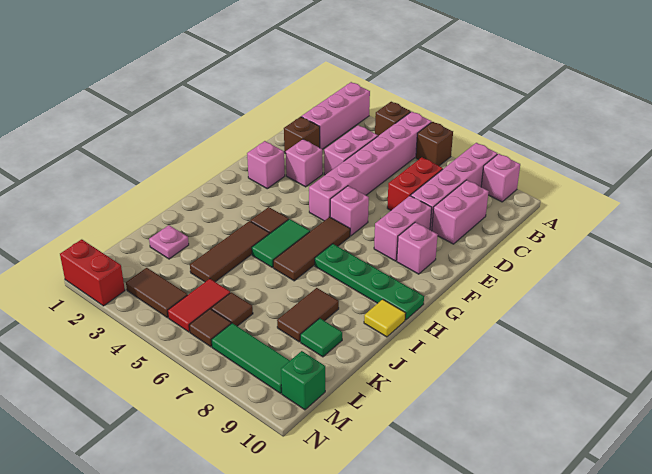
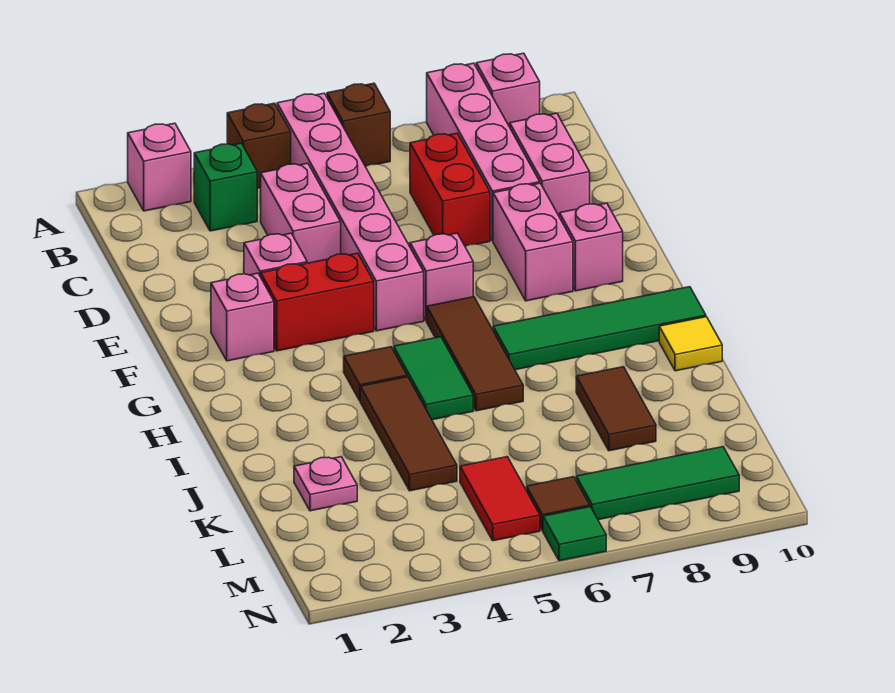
pink brick A2:C2 level 1 -> pink brick A2 level 1
brown brick D2 level 1 -> none
green plate H7:H10 level 1 -> green tile H7:H10 level 1
green tile K9 level 1 -> green tile N6 level 1
brown tile L6 level 1 -> none
brown tile M3:M4 level 1 -> none
green brick M10 level 1 -> green brick B3 level 1
red brick N1:N2 level 1 -> red brick F3:F4 level 1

———

Try it:
I'd like every record transcribed exactly, with no pictures carried over.

Exercise answer:
pink brick A2:C2 level 1 -> pink brick A2 level 1
brown brick D2 level 1 -> none
green plate H7:H10 level 1 -> green tile H7:H10 level 1
green tile K9 level 1 -> green tile N6 level 1
brown tile L6 level 1 -> none
brown tile M3:M4 level 1 -> none
green brick M10 level 1 -> green brick B3 level 1
red brick N1:N2 level 1 -> red brick F3:F4 level 1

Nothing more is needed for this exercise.